### The input ###

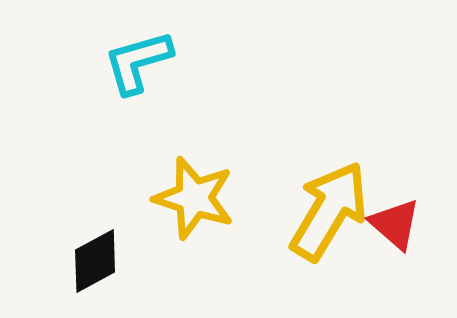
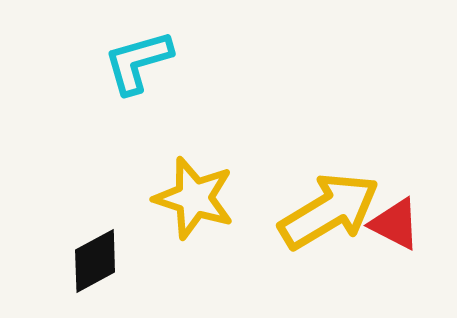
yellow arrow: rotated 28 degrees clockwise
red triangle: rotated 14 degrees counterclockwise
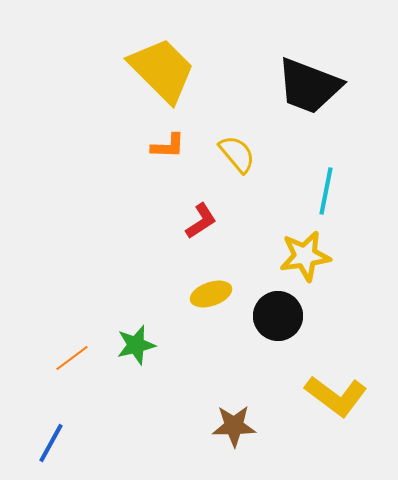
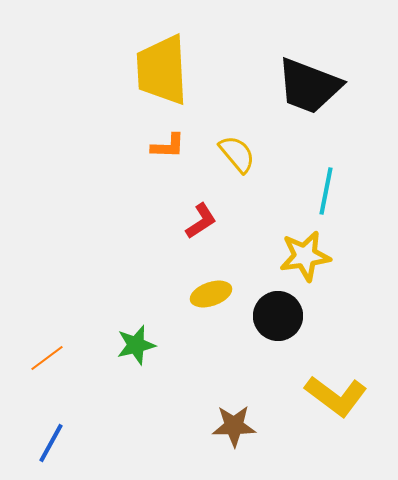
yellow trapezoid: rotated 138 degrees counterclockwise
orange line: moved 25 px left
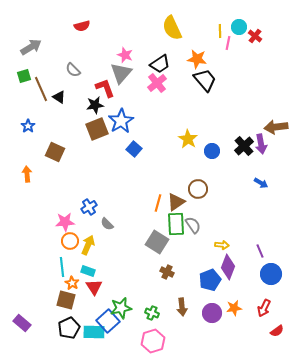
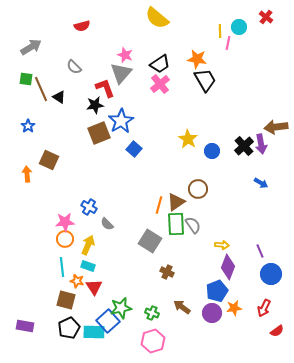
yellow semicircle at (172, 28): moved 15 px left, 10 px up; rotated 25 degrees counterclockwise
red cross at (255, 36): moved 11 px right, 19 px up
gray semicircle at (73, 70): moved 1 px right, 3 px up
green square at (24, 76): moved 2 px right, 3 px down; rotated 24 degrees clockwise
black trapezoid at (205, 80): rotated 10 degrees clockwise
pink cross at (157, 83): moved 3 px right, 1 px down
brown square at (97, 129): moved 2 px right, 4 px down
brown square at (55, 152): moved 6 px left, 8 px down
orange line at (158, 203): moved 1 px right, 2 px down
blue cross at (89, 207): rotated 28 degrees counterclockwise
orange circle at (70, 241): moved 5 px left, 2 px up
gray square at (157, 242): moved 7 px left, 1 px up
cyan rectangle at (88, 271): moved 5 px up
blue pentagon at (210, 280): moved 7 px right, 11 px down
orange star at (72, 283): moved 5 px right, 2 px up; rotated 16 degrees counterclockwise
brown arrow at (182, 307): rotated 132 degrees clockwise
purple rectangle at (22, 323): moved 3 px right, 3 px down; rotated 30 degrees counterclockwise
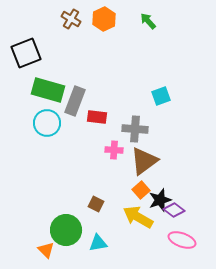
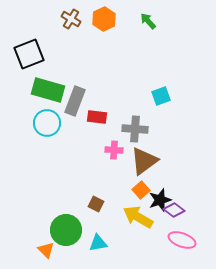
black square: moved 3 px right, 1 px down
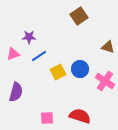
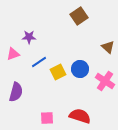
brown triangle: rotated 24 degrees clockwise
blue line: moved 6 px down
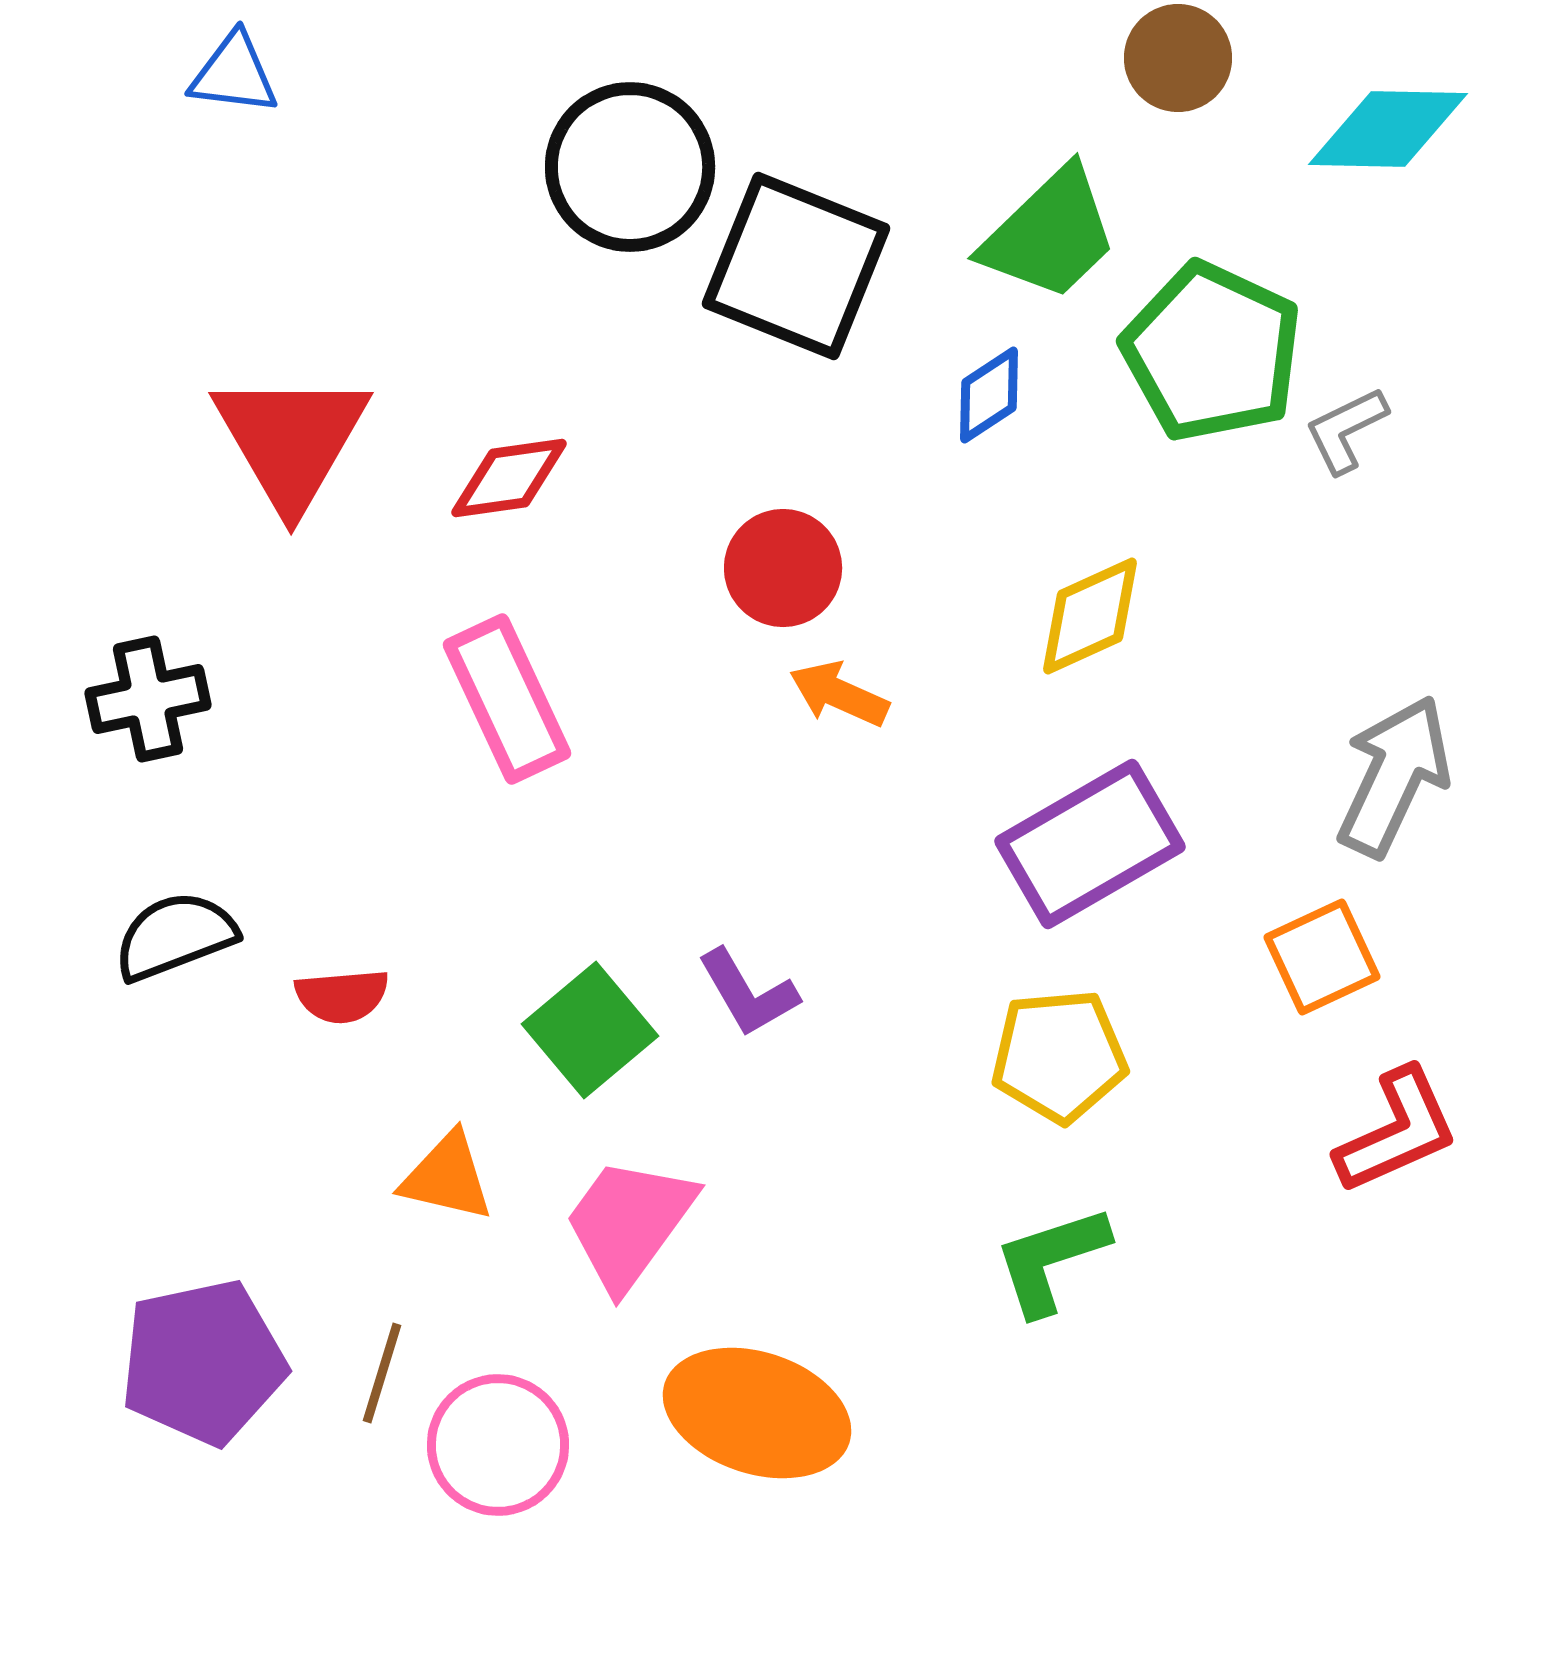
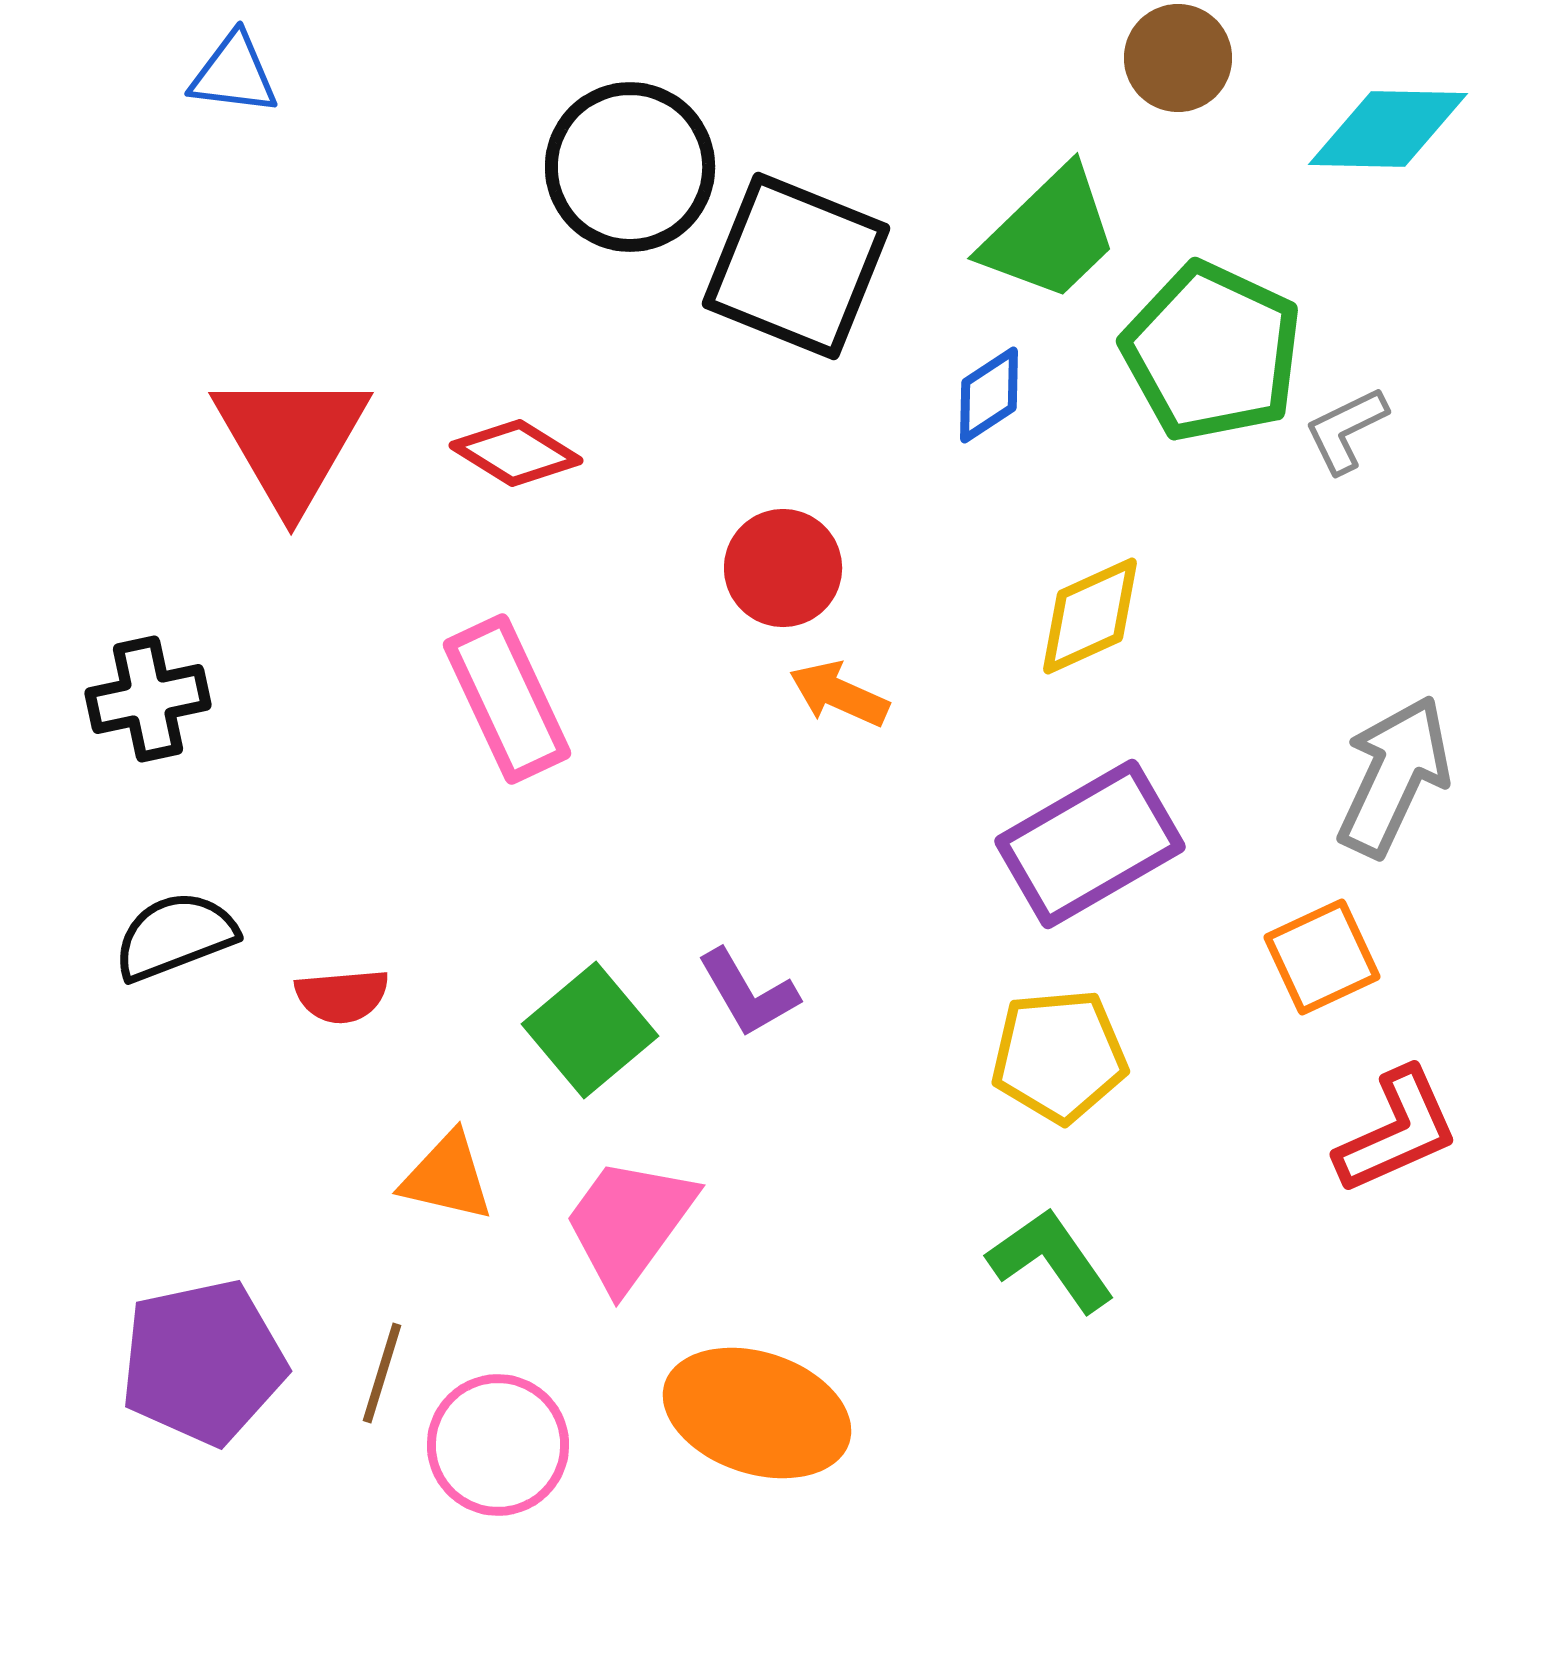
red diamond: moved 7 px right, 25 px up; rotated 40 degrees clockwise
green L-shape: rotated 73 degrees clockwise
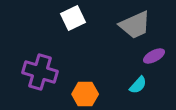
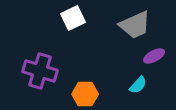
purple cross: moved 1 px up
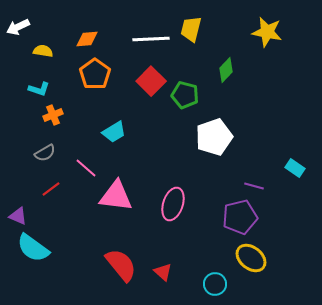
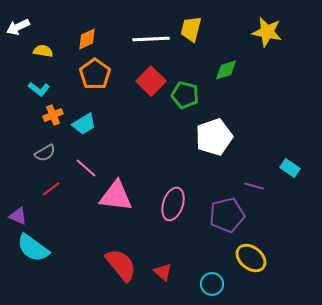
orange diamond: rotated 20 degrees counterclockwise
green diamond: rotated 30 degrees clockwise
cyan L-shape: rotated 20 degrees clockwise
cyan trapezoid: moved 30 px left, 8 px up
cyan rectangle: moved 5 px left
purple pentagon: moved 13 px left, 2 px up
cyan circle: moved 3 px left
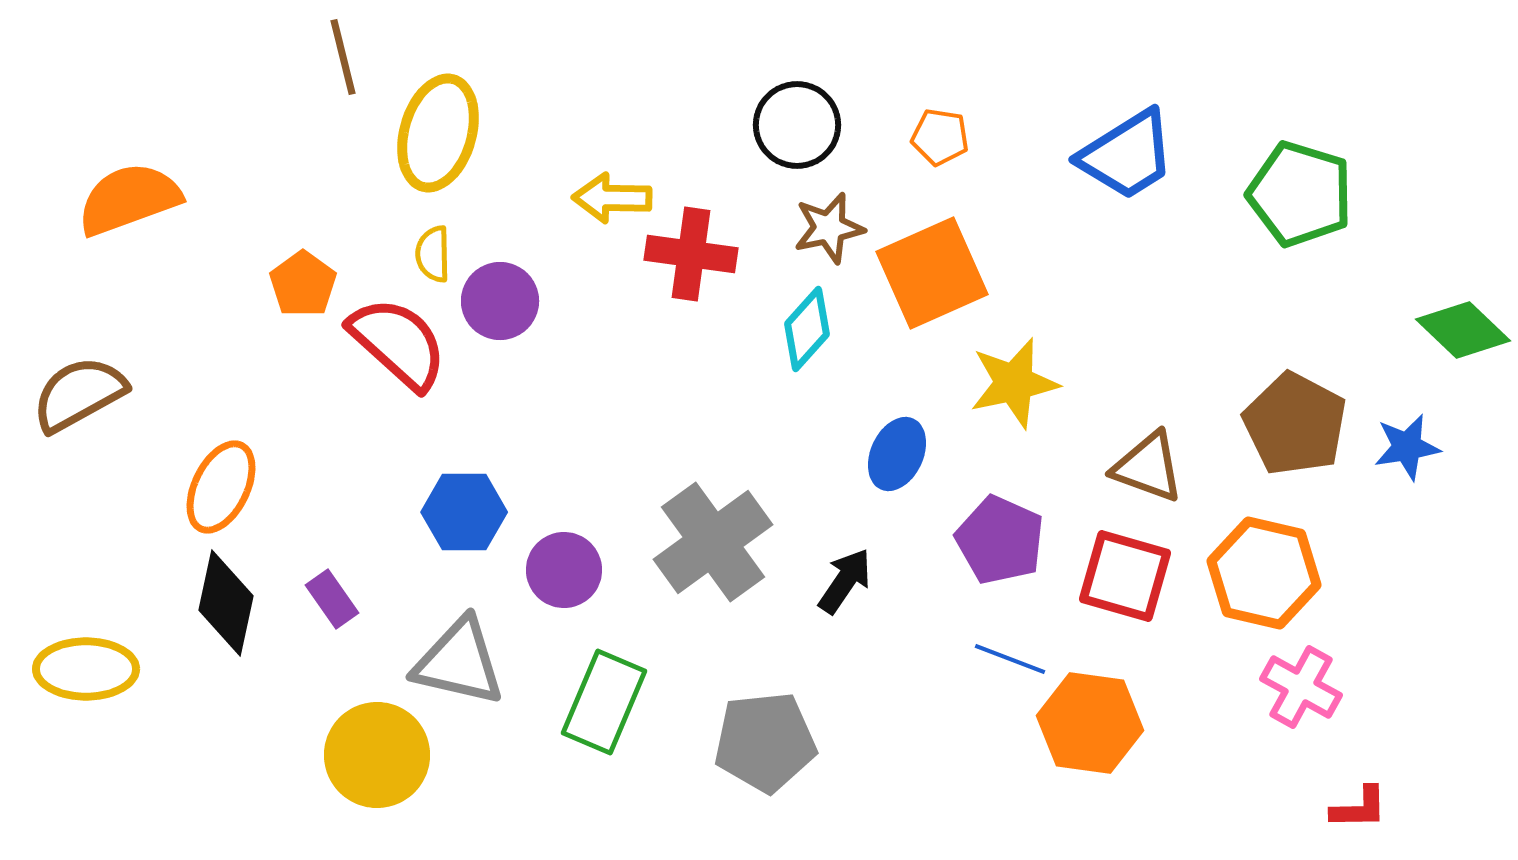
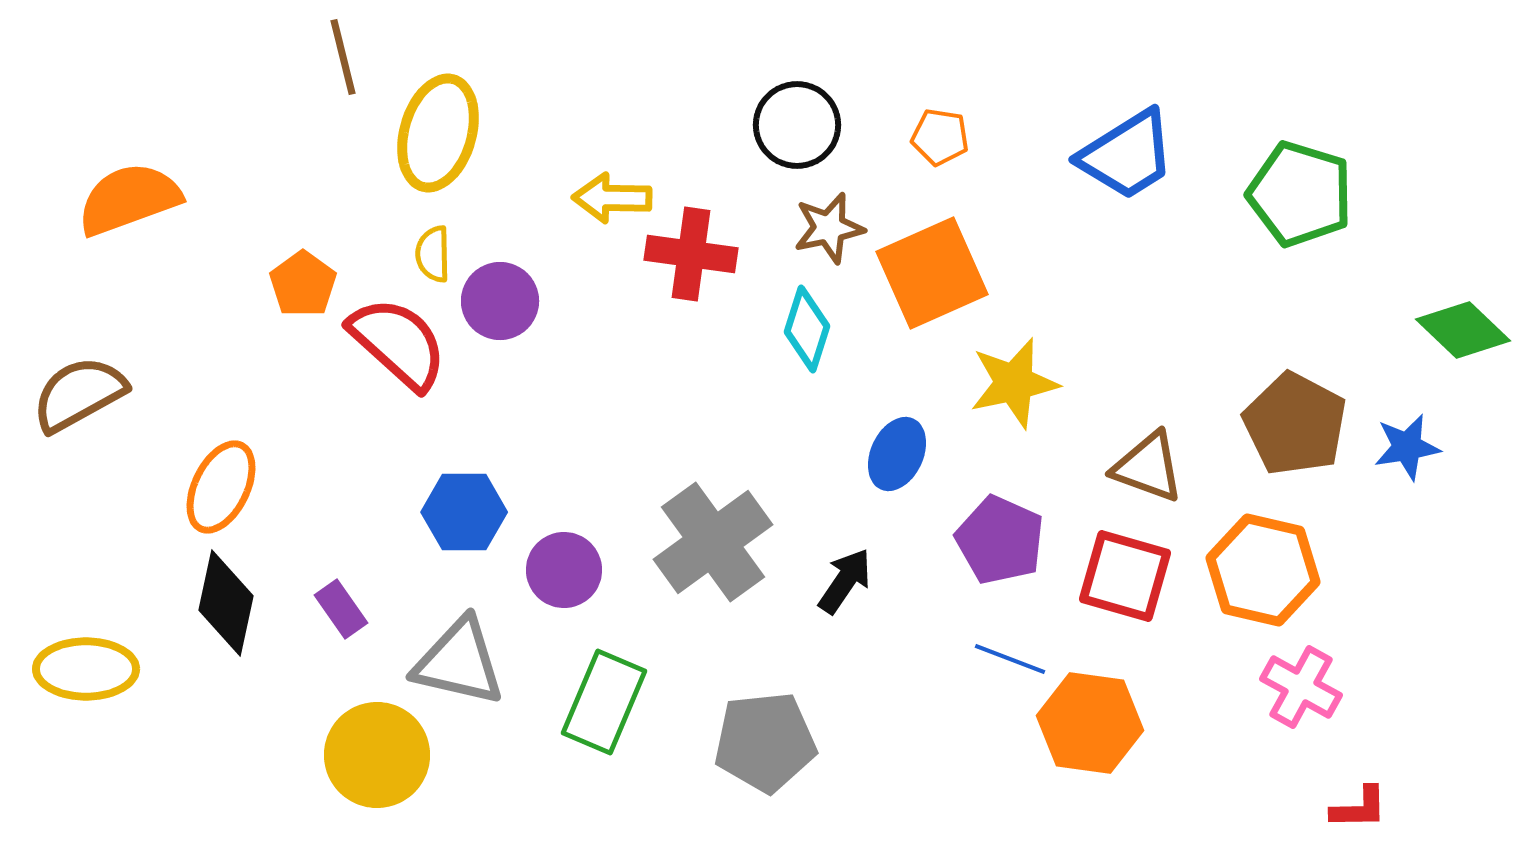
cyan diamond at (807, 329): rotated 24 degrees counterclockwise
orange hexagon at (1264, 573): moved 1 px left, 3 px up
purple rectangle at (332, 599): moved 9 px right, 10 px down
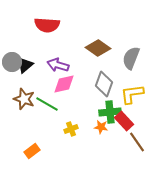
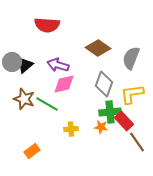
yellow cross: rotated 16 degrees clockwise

###

What to work on. The data above holds the lines to copy: start at the one with "orange line: moved 25 px left", stop at the one with "purple cross: moved 1 px up", include both, copy them exactly without pictures, and copy nothing else.

Written solution.
orange line: moved 25 px left
yellow semicircle at (172, 28): moved 15 px left, 10 px up; rotated 25 degrees counterclockwise
red cross at (255, 36): moved 11 px right, 19 px up
gray semicircle at (73, 70): moved 1 px right, 3 px up
green square at (24, 76): moved 2 px right, 3 px down; rotated 24 degrees clockwise
black trapezoid at (205, 80): rotated 10 degrees clockwise
pink cross at (157, 83): moved 3 px right, 1 px down
brown square at (97, 129): moved 2 px right, 4 px down
brown square at (55, 152): moved 6 px left, 8 px down
orange line at (158, 203): moved 1 px right, 2 px down
blue cross at (89, 207): rotated 28 degrees counterclockwise
orange circle at (70, 241): moved 5 px left, 2 px up
gray square at (157, 242): moved 7 px left, 1 px up
cyan rectangle at (88, 271): moved 5 px up
blue pentagon at (210, 280): moved 7 px right, 11 px down
orange star at (72, 283): moved 5 px right, 2 px up; rotated 16 degrees counterclockwise
brown arrow at (182, 307): rotated 132 degrees clockwise
purple rectangle at (22, 323): moved 3 px right, 3 px down; rotated 30 degrees counterclockwise
black square: moved 3 px right, 1 px down
brown triangle: rotated 24 degrees clockwise
blue line: moved 6 px down
red diamond: moved 7 px right, 25 px up; rotated 40 degrees clockwise
green L-shape: rotated 73 degrees clockwise
purple cross: moved 1 px up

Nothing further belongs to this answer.